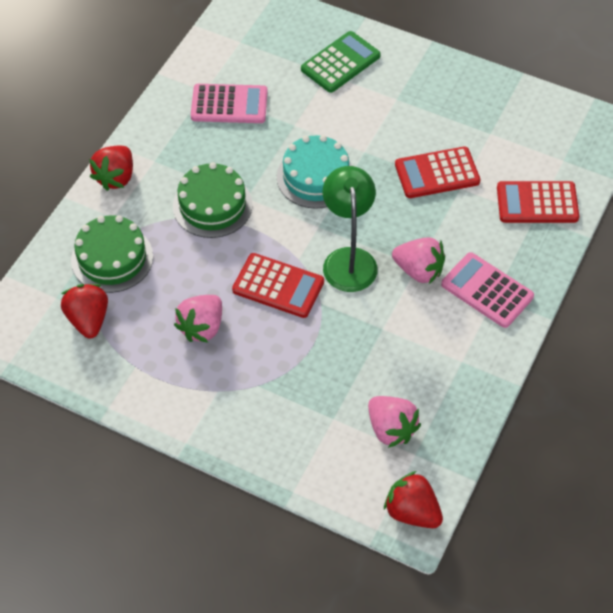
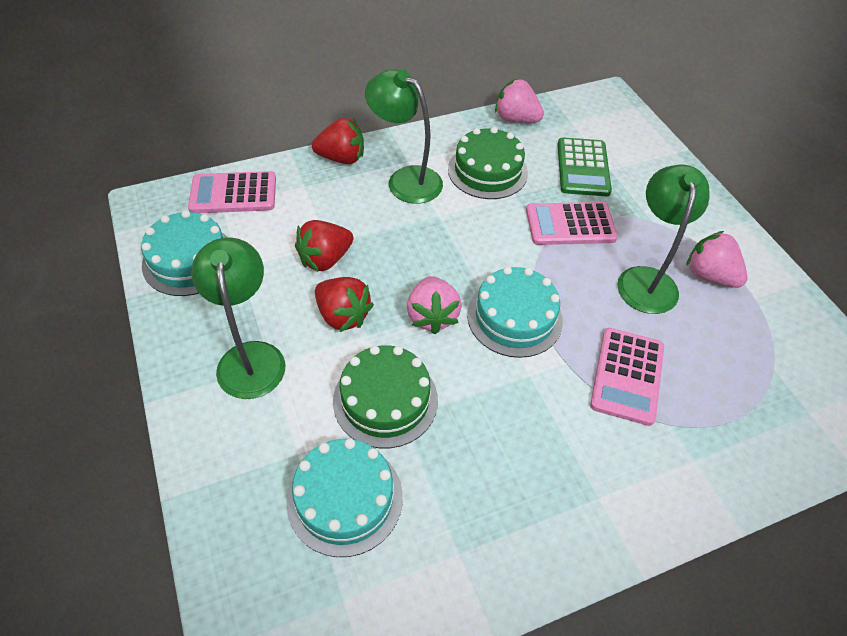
green lamp: 1 -> 3
pink calculator: 2 -> 3
red calculator: 3 -> 0
turquoise cake: 1 -> 3

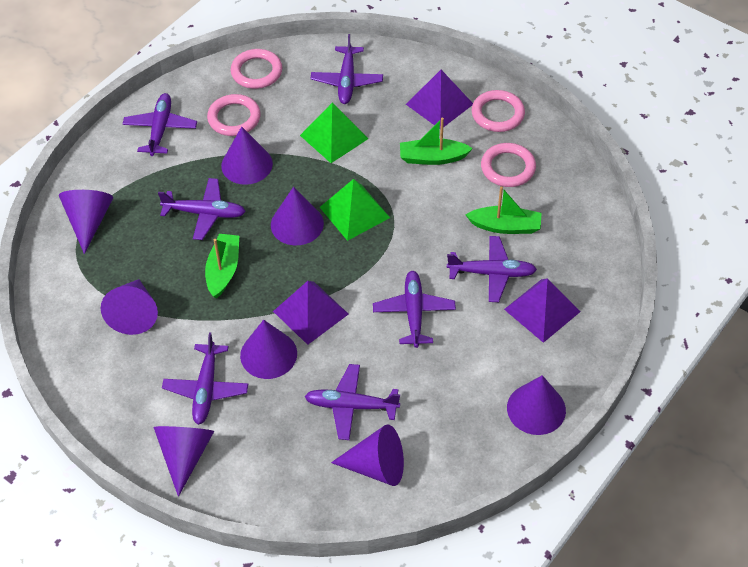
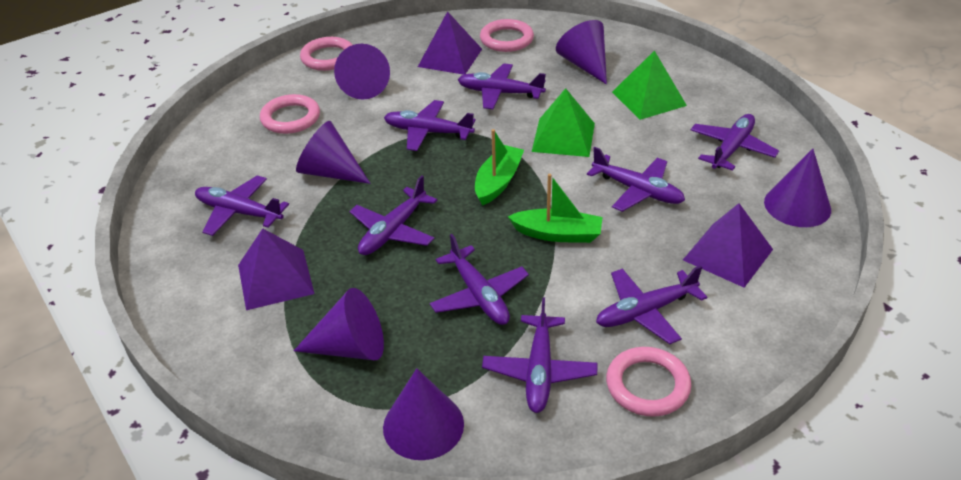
green boat: 3 -> 2
purple cone: 8 -> 6
purple plane: 7 -> 9

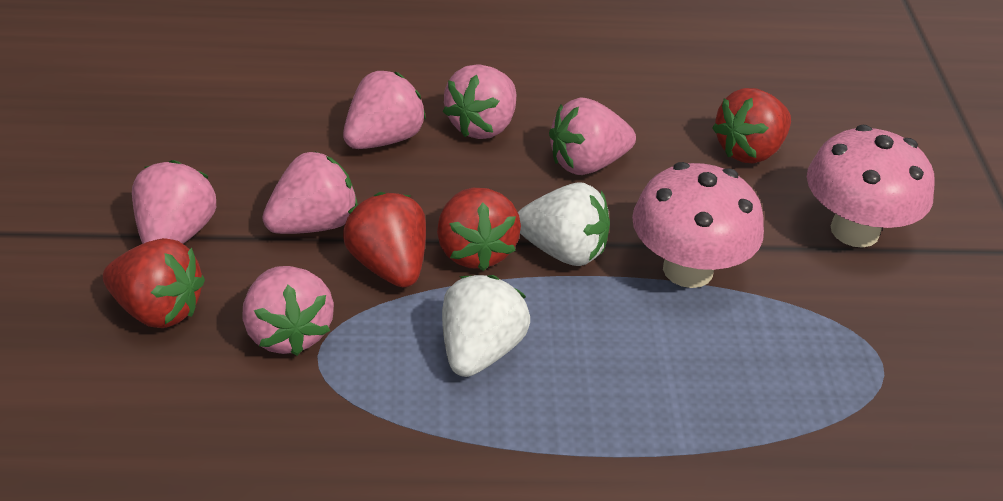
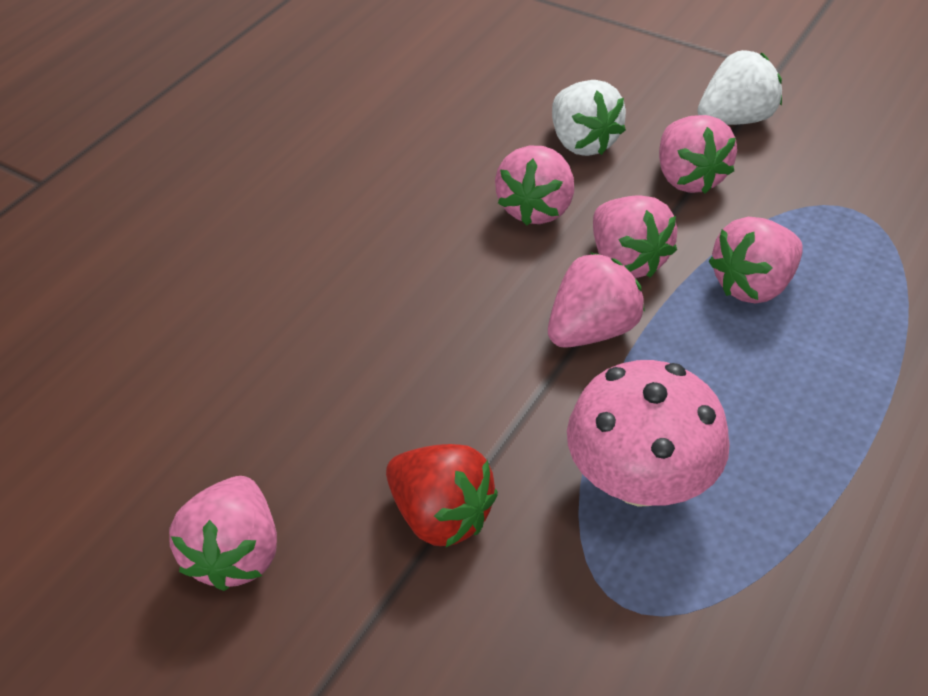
pink mushroom: 2 -> 1
red strawberry: 4 -> 1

======

(Exercise instructions):
Leave out the pictures and output the rest of the records exactly.

(Exercise result):
green lamp: 1 -> 3
pink calculator: 2 -> 3
red calculator: 3 -> 0
turquoise cake: 1 -> 3

green boat: 3 -> 2
purple cone: 8 -> 6
purple plane: 7 -> 9

pink mushroom: 2 -> 1
red strawberry: 4 -> 1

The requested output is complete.